WHAT TO PRODUCE | Look at each line below and count those with the word "turquoise"; the answer is that number only.

(Scene image comparisons)
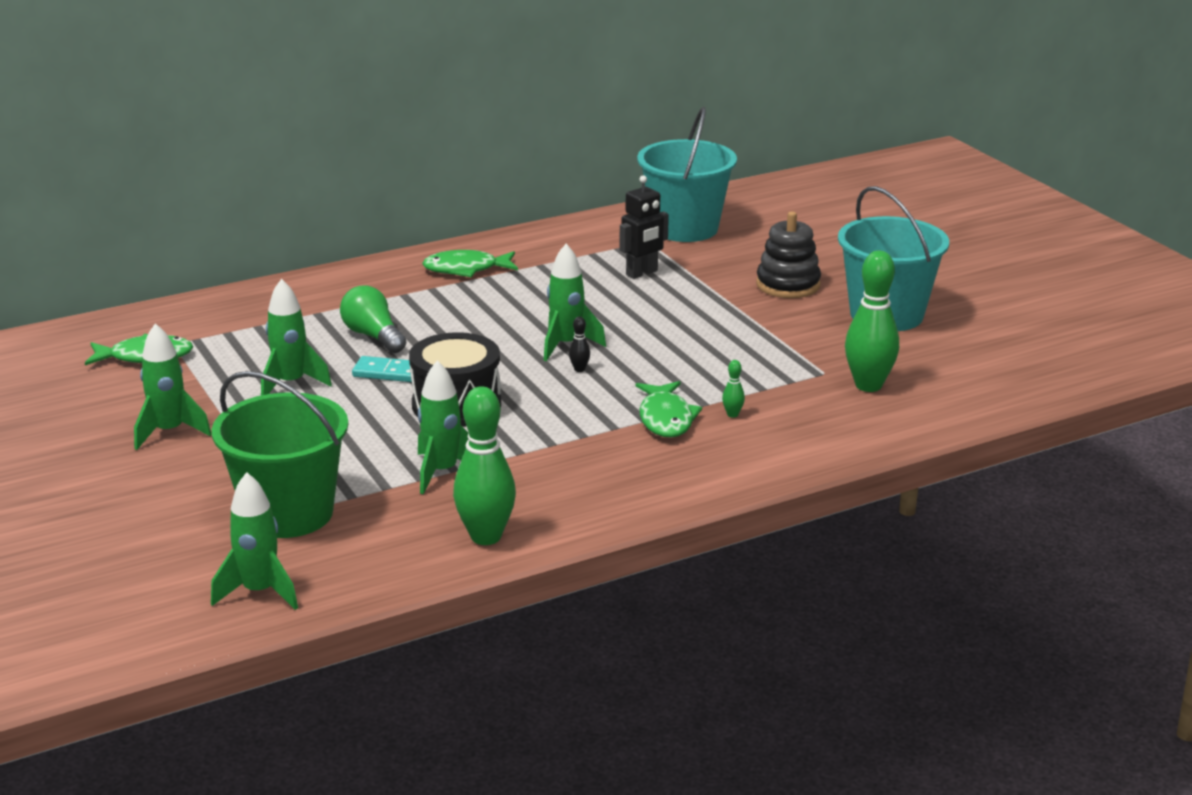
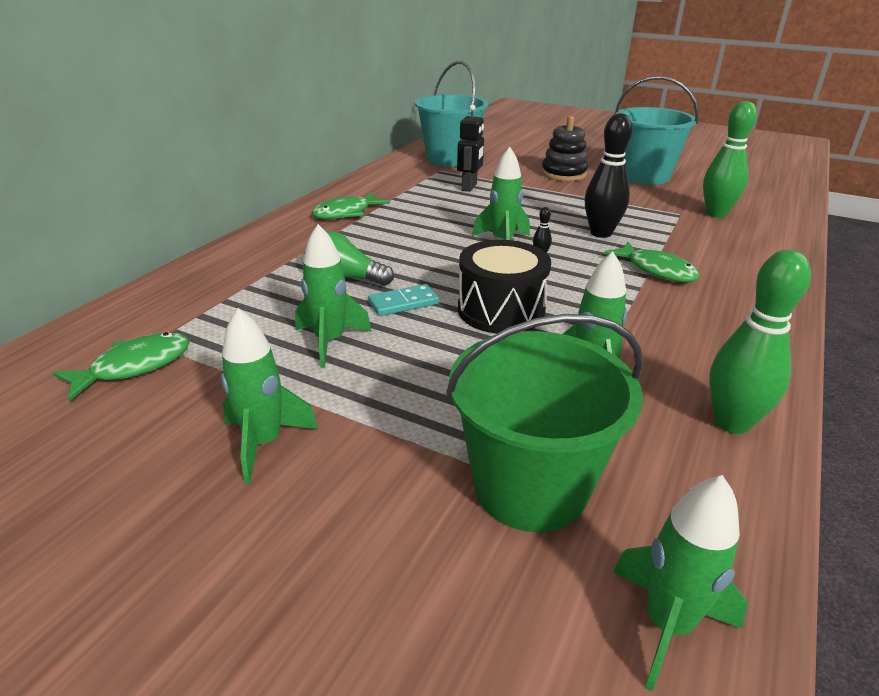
camera: 35 degrees left, 5 degrees up
(685, 366) = (601, 233): none -> black bowling pin
(732, 414) = (687, 254): green bowling pin -> none

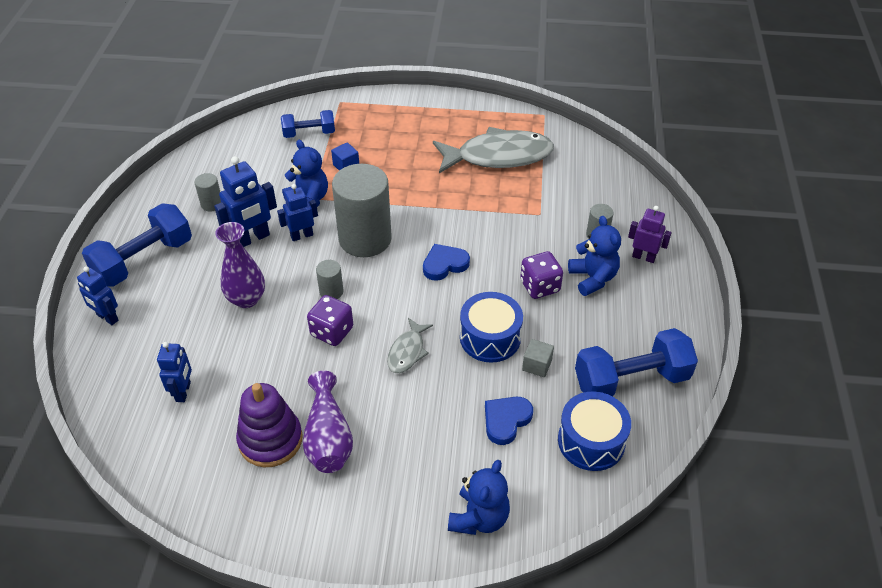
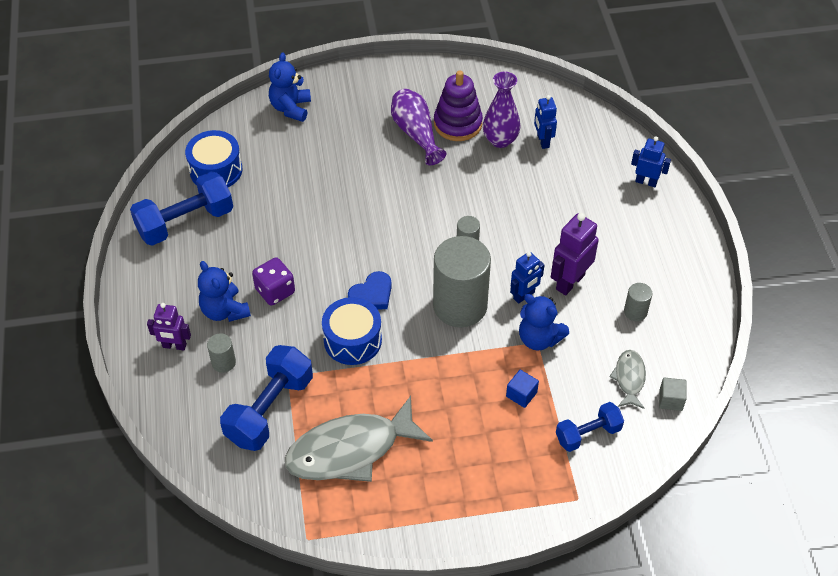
camera: 165 degrees right, 5 degrees up
(144, 260) = (656, 238): blue dumbbell -> blue dumbbell (269, 410)
(246, 299) = (539, 222): purple vase -> purple vase (500, 140)
(252, 238) = (569, 282): blue robot -> purple robot
(332, 332) = (450, 210): purple dice -> none
(407, 351) = (379, 207): grey fish -> grey fish (629, 378)
(490, 338) = (311, 233): blue drum -> blue drum (352, 340)
(506, 420) = (284, 171): blue heart -> none
(537, 365) = (266, 218): grey cube -> grey cube (670, 400)

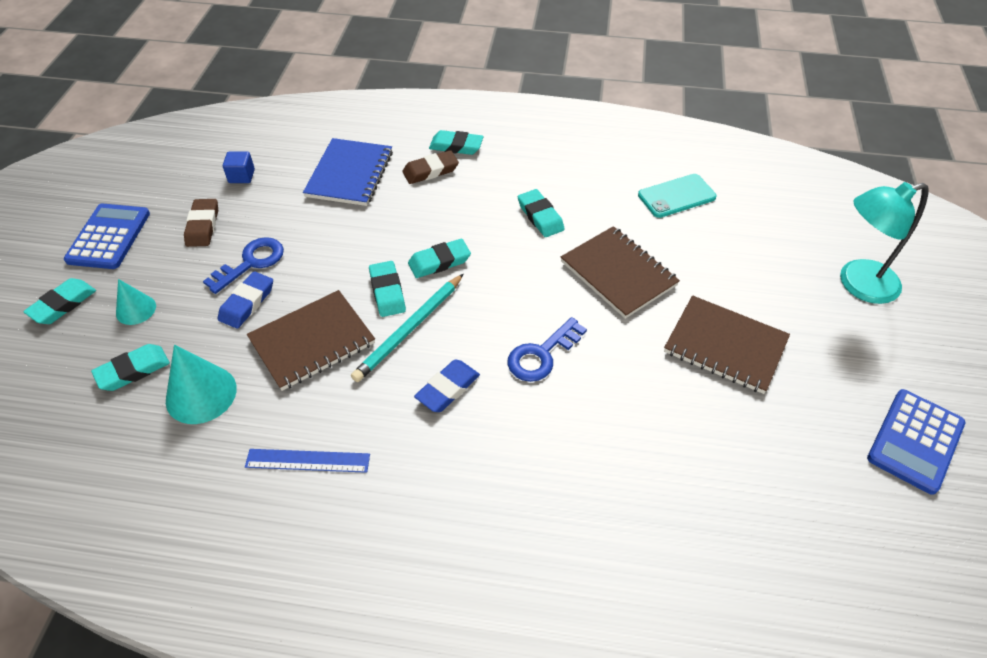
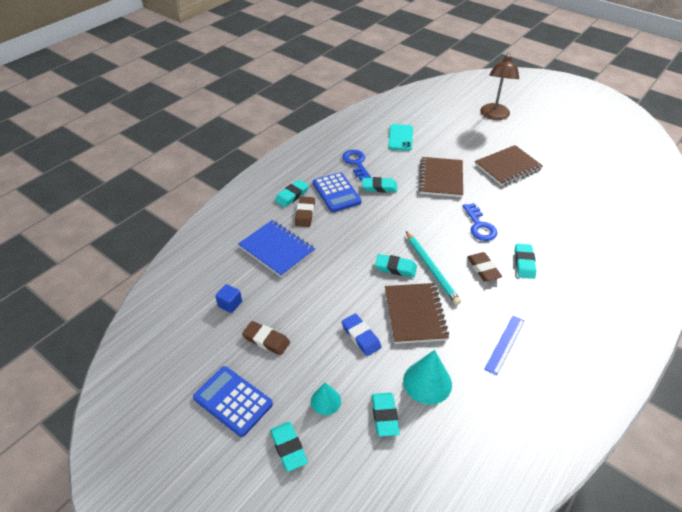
camera: 60 degrees left, 5 degrees down
(251, 262) = (324, 323): blue key -> blue key (356, 163)
(439, 262) = (386, 238): turquoise eraser -> turquoise eraser (524, 263)
(448, 389) = (483, 269): blue eraser -> brown eraser
(618, 274) = (441, 178): brown notebook -> brown notebook turned 75 degrees counterclockwise
(858, 284) = (494, 116): turquoise lamp -> brown lamp
(915, 441) = (584, 143): blue calculator -> blue calculator (336, 193)

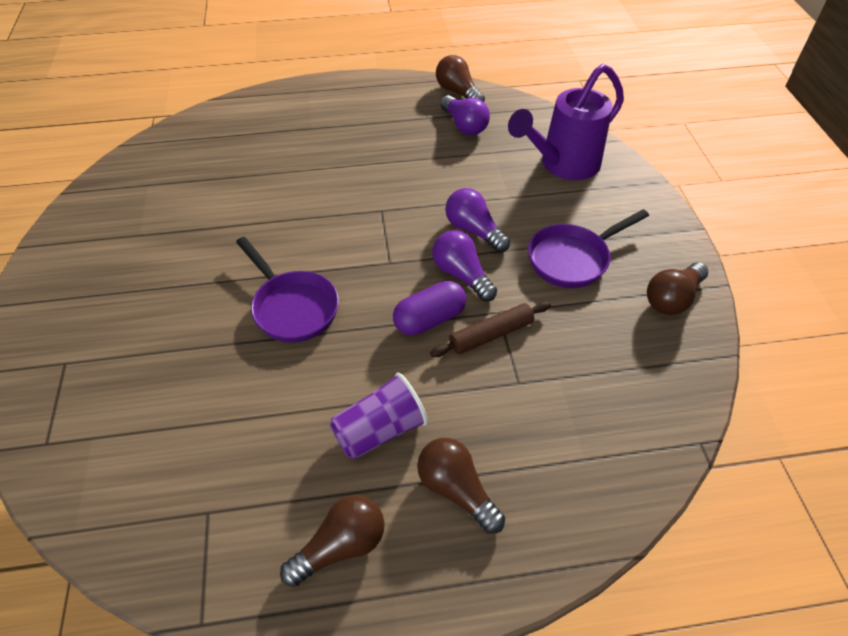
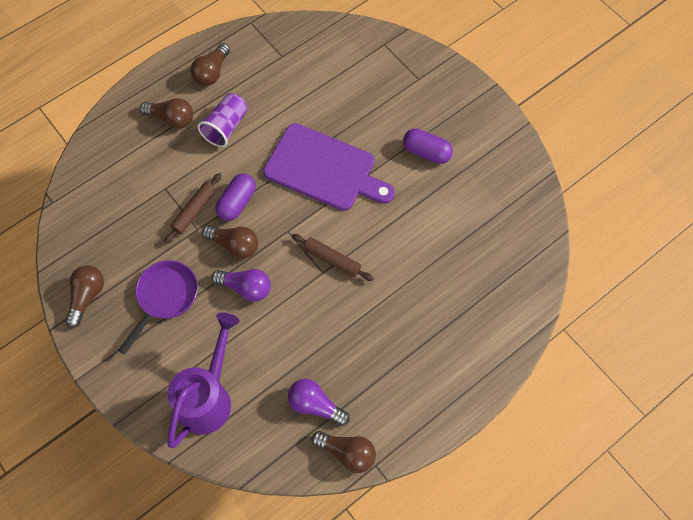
camera: 150 degrees right, 15 degrees up
(159, 269) = (426, 152): none -> purple capsule
(292, 307) = (324, 169): purple pan -> purple cutting board
(362, 216) = (332, 260): none -> brown rolling pin
(461, 275) = (234, 245): purple light bulb -> brown light bulb

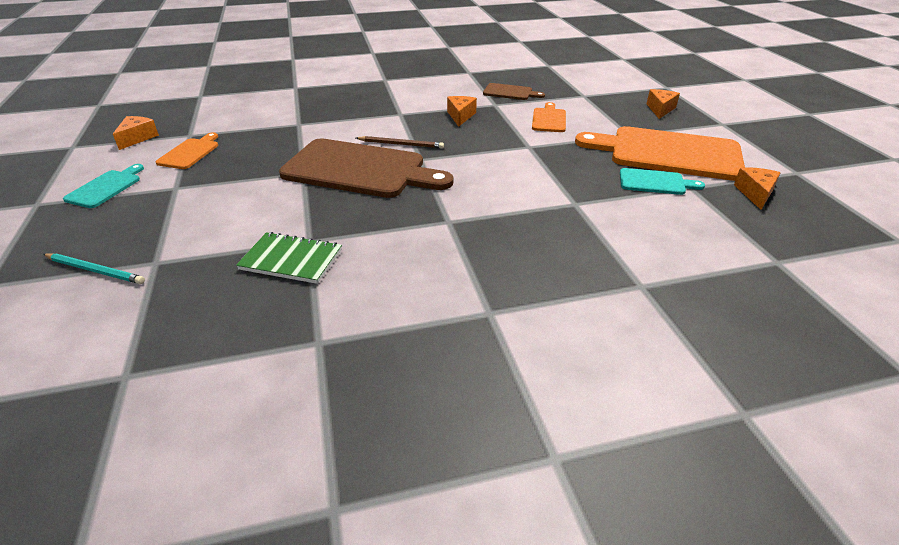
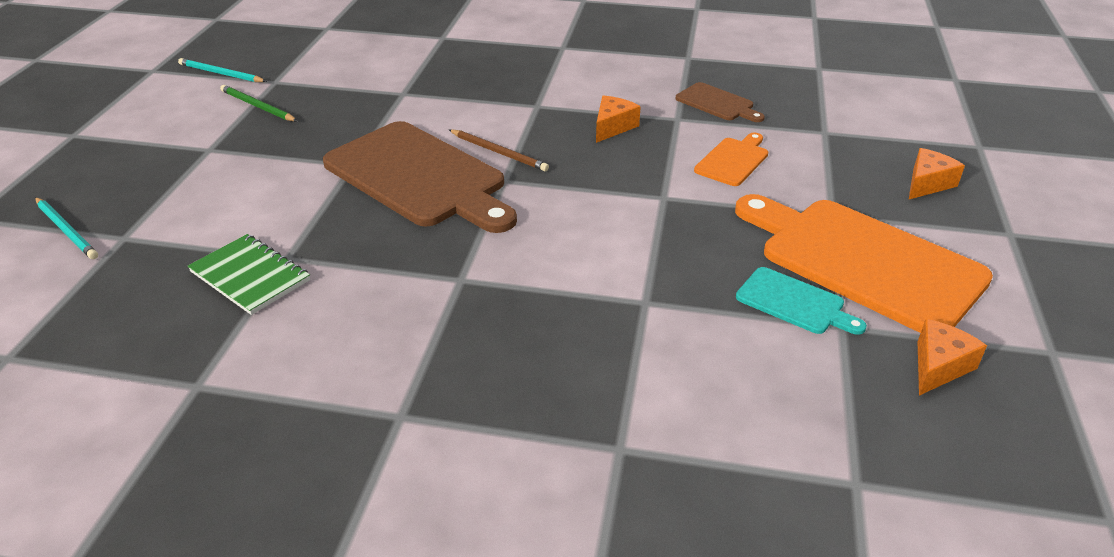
camera: 25 degrees right, 0 degrees up
(106, 187) = (146, 131): turquoise cutting board -> none
(137, 138) = (221, 73): orange cheese -> turquoise pencil
(190, 153) = (257, 106): orange cutting board -> green pencil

ANSWER TO THIS PROBLEM | 4